Rewrite these lines as a numbered list, skipping any blank lines and leaving out the pictures.

** Start of DATA FOR THIS TASK **

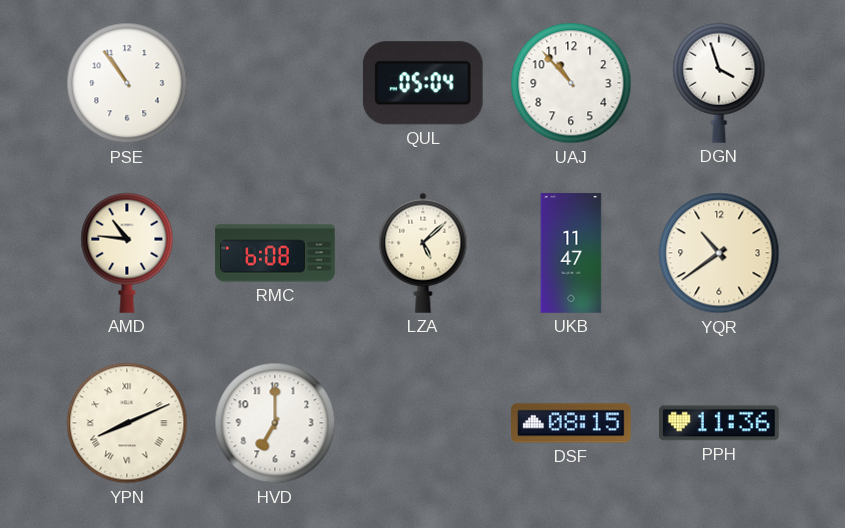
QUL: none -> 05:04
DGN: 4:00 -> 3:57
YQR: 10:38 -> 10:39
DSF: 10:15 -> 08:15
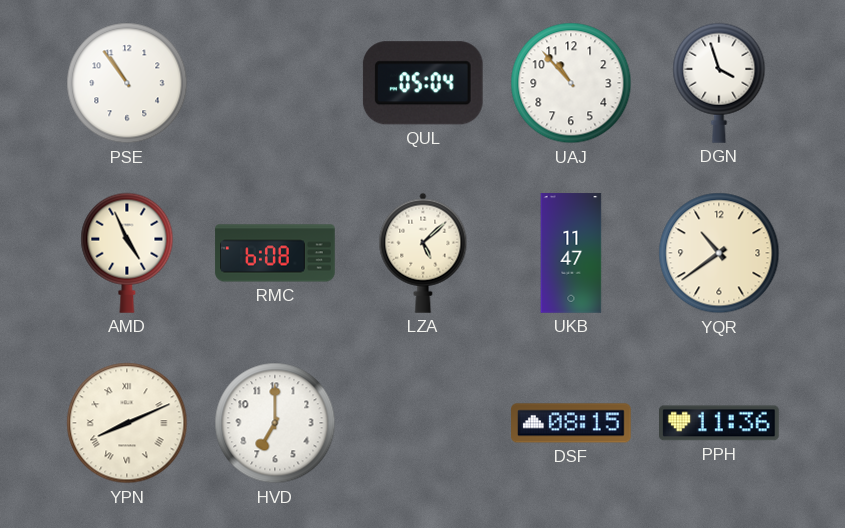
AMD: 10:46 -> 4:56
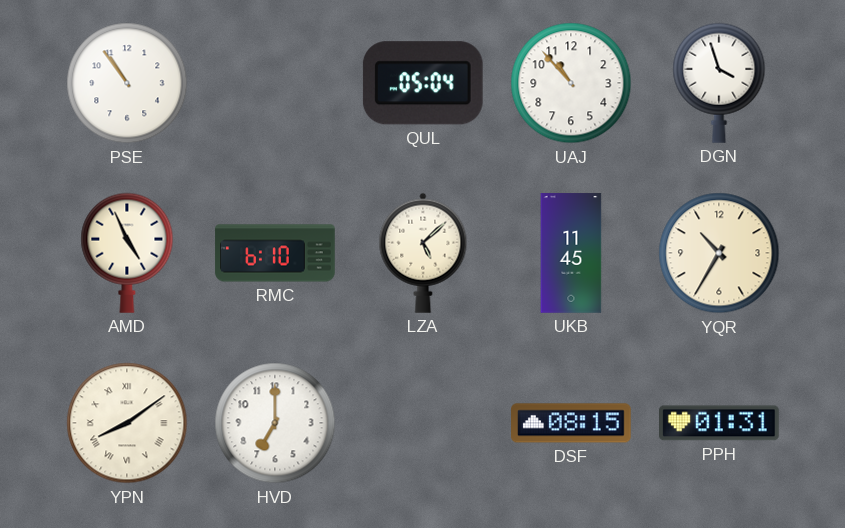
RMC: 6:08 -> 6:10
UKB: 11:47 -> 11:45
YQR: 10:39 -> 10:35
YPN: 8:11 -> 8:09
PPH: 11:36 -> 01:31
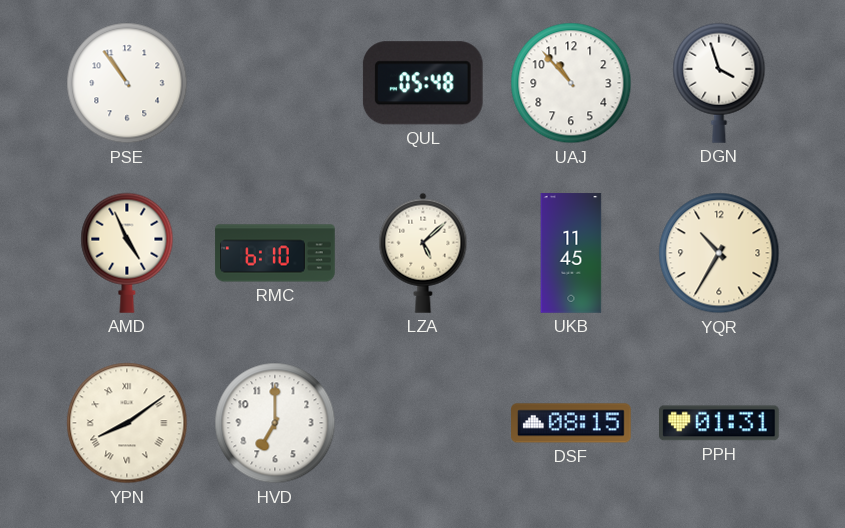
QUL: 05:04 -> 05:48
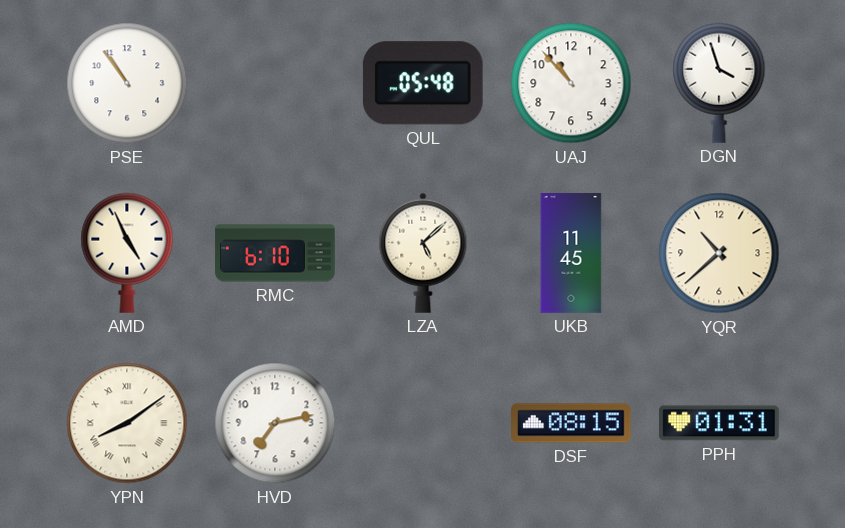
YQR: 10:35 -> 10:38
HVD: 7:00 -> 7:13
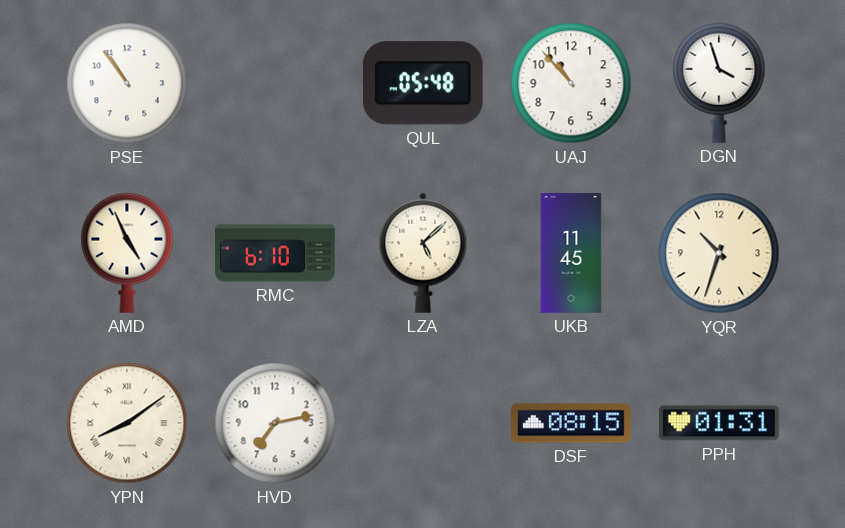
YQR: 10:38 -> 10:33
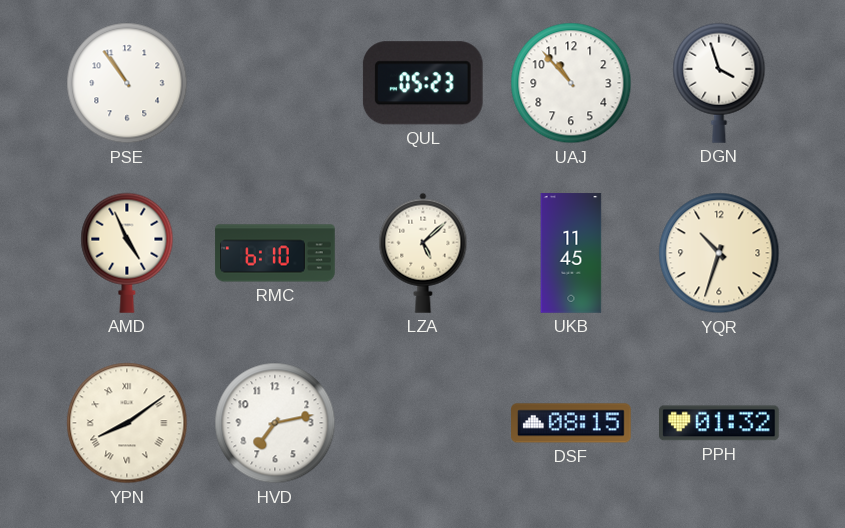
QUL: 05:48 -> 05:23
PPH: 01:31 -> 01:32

** End of DATA FOR THIS TASK **

• _RIGHT ANSWER_
1. QUL: none -> 05:04
2. DGN: 4:00 -> 3:57
3. YQR: 10:38 -> 10:39
4. DSF: 10:15 -> 08:15
5. AMD: 10:46 -> 4:56
6. RMC: 6:08 -> 6:10
7. UKB: 11:47 -> 11:45
8. YQR: 10:39 -> 10:35
9. YPN: 8:11 -> 8:09
10. PPH: 11:36 -> 01:31
11. QUL: 05:04 -> 05:48
12. YQR: 10:35 -> 10:38
13. HVD: 7:00 -> 7:13
14. YQR: 10:38 -> 10:33
15. QUL: 05:48 -> 05:23
16. PPH: 01:31 -> 01:32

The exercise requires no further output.